ENTRIES PROVIDED:

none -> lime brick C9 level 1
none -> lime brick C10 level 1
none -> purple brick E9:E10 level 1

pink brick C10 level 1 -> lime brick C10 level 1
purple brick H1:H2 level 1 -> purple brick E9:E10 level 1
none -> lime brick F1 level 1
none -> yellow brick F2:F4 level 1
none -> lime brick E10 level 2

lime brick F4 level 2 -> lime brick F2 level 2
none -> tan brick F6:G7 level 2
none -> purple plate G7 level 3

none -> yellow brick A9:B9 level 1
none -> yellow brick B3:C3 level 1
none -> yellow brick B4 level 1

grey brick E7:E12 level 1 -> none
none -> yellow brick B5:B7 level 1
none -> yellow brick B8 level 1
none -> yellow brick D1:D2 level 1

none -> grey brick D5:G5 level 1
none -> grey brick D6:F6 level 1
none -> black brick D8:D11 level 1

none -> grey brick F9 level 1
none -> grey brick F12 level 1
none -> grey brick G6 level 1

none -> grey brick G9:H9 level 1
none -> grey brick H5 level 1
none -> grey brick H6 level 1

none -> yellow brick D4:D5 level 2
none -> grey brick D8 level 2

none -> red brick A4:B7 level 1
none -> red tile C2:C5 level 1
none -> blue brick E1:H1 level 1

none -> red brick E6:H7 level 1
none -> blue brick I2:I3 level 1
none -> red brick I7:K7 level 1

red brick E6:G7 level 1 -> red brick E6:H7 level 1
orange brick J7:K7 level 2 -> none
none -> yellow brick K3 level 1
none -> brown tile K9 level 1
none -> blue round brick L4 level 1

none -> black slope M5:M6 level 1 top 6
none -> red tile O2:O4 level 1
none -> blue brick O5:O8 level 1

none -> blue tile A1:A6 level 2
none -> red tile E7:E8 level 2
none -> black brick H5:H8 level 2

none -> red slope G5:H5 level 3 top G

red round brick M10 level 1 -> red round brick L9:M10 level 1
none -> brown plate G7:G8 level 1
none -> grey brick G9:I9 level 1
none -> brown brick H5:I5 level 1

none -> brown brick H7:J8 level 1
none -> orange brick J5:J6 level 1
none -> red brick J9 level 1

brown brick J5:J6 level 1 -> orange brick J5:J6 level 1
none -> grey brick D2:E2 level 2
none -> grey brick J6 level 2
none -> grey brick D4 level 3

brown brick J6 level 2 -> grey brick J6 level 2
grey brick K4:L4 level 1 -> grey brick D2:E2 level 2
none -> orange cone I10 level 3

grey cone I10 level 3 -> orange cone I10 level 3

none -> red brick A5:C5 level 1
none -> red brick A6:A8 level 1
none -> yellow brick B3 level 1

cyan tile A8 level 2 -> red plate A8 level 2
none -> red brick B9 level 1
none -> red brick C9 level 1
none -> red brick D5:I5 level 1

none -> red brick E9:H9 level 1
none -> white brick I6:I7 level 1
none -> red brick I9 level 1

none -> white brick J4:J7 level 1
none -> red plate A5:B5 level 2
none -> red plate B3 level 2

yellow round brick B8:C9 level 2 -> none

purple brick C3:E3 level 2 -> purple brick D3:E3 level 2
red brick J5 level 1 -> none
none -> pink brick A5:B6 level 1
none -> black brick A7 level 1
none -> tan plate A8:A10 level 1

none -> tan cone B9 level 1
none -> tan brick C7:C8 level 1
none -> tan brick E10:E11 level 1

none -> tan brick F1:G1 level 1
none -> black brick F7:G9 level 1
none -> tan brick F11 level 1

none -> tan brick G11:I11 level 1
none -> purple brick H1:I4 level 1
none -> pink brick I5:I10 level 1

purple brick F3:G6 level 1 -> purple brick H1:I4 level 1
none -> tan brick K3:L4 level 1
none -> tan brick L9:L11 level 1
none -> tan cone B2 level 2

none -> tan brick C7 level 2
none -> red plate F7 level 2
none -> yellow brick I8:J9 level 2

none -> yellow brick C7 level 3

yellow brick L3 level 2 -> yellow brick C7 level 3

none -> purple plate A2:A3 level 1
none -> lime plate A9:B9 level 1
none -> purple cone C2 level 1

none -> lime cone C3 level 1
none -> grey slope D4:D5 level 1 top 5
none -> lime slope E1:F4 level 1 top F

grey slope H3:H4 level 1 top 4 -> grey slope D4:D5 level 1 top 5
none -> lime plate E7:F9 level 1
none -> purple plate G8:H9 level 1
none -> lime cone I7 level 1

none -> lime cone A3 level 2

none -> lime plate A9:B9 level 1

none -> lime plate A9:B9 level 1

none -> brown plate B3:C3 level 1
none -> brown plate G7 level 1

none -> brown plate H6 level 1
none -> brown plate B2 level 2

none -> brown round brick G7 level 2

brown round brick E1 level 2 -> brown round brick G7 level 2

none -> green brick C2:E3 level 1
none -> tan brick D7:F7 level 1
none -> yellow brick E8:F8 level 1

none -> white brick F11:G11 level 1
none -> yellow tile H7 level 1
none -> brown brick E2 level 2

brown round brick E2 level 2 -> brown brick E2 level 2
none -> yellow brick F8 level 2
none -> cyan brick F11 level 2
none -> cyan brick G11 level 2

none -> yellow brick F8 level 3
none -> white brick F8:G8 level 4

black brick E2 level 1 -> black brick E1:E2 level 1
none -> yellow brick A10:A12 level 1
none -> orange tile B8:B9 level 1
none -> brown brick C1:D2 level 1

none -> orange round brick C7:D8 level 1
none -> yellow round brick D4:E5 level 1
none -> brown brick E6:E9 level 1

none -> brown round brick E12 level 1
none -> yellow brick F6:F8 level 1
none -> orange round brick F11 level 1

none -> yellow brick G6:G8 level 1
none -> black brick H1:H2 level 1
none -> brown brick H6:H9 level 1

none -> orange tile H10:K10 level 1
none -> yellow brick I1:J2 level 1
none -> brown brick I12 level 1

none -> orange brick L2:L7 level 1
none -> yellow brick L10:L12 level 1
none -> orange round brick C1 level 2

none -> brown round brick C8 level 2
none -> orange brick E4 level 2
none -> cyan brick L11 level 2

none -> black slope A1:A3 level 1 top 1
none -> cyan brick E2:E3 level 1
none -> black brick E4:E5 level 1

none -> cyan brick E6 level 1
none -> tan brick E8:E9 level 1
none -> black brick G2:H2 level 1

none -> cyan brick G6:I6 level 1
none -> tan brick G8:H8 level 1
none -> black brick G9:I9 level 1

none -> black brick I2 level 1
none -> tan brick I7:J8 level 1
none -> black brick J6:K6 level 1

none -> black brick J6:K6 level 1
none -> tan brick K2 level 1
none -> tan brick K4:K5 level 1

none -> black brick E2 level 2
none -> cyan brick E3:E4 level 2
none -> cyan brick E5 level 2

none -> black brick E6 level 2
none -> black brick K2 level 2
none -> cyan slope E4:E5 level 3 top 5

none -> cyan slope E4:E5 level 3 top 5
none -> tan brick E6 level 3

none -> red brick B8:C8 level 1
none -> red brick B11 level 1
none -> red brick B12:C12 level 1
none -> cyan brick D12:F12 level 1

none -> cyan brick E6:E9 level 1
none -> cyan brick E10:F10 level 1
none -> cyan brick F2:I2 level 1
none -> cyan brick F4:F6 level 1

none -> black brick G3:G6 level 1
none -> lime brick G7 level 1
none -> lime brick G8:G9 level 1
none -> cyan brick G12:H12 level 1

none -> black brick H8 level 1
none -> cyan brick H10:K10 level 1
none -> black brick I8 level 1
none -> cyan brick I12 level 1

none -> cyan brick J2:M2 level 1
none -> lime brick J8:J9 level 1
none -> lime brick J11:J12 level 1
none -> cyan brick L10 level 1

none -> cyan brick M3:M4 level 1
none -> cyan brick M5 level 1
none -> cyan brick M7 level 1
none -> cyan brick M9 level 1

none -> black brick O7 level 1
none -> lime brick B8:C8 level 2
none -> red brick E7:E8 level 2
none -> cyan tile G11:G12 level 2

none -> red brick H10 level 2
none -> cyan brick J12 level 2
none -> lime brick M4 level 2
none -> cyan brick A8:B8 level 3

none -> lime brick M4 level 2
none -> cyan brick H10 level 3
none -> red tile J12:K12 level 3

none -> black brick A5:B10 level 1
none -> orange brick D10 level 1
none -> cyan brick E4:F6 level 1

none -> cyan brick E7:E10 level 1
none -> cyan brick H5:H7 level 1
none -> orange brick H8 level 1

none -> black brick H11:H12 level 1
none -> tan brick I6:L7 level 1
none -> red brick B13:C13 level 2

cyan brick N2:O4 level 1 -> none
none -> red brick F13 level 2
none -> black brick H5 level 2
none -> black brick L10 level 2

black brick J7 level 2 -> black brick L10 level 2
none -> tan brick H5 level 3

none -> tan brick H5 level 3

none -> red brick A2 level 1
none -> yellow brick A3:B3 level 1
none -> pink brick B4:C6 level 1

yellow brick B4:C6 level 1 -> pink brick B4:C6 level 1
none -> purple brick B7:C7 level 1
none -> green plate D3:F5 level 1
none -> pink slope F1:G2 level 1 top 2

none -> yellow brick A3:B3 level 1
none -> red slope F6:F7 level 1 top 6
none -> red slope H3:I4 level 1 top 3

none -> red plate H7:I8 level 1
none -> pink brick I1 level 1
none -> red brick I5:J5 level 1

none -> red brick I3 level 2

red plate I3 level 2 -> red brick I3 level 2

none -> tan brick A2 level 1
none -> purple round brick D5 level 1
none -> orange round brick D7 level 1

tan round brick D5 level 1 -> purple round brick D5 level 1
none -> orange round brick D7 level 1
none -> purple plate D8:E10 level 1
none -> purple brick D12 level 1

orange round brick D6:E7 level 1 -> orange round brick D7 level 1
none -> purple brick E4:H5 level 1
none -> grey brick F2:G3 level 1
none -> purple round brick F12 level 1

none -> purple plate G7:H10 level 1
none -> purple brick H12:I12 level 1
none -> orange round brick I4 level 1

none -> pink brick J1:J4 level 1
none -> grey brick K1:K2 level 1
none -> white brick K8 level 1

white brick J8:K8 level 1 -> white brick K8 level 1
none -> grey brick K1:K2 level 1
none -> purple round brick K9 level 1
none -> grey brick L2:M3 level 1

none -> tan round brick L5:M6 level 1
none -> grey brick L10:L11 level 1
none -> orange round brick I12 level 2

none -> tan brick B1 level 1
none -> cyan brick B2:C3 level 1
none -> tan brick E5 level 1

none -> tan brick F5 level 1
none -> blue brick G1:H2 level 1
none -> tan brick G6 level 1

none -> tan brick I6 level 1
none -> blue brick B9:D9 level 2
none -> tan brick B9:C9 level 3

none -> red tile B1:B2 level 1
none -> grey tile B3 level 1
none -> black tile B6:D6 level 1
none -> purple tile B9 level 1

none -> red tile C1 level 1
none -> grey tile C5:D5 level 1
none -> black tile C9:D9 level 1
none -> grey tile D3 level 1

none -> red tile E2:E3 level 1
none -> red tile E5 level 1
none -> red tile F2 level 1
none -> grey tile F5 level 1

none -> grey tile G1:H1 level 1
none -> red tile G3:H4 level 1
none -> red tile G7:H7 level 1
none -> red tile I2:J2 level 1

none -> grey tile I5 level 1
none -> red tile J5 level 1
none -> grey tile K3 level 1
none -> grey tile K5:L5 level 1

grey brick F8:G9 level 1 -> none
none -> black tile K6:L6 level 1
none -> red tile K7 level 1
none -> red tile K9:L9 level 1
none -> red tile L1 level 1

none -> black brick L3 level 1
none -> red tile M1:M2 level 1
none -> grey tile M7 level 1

WORK ITEM: Copy range, inclusive: the line holding "none -> red brick B9 level 1" to the line holding "brown round brick E1 level". Reproduce exactly those lines of the records above and no others.

FINAL ANSWER:
none -> red brick B9 level 1
none -> red brick C9 level 1
none -> red brick D5:I5 level 1

none -> red brick E9:H9 level 1
none -> white brick I6:I7 level 1
none -> red brick I9 level 1

none -> white brick J4:J7 level 1
none -> red plate A5:B5 level 2
none -> red plate B3 level 2

yellow round brick B8:C9 level 2 -> none

purple brick C3:E3 level 2 -> purple brick D3:E3 level 2
red brick J5 level 1 -> none
none -> pink brick A5:B6 level 1
none -> black brick A7 level 1
none -> tan plate A8:A10 level 1

none -> tan cone B9 level 1
none -> tan brick C7:C8 level 1
none -> tan brick E10:E11 level 1

none -> tan brick F1:G1 level 1
none -> black brick F7:G9 level 1
none -> tan brick F11 level 1

none -> tan brick G11:I11 level 1
none -> purple brick H1:I4 level 1
none -> pink brick I5:I10 level 1

purple brick F3:G6 level 1 -> purple brick H1:I4 level 1
none -> tan brick K3:L4 level 1
none -> tan brick L9:L11 level 1
none -> tan cone B2 level 2

none -> tan brick C7 level 2
none -> red plate F7 level 2
none -> yellow brick I8:J9 level 2

none -> yellow brick C7 level 3

yellow brick L3 level 2 -> yellow brick C7 level 3

none -> purple plate A2:A3 level 1
none -> lime plate A9:B9 level 1
none -> purple cone C2 level 1

none -> lime cone C3 level 1
none -> grey slope D4:D5 level 1 top 5
none -> lime slope E1:F4 level 1 top F

grey slope H3:H4 level 1 top 4 -> grey slope D4:D5 level 1 top 5
none -> lime plate E7:F9 level 1
none -> purple plate G8:H9 level 1
none -> lime cone I7 level 1

none -> lime cone A3 level 2

none -> lime plate A9:B9 level 1

none -> lime plate A9:B9 level 1

none -> brown plate B3:C3 level 1
none -> brown plate G7 level 1

none -> brown plate H6 level 1
none -> brown plate B2 level 2

none -> brown round brick G7 level 2

brown round brick E1 level 2 -> brown round brick G7 level 2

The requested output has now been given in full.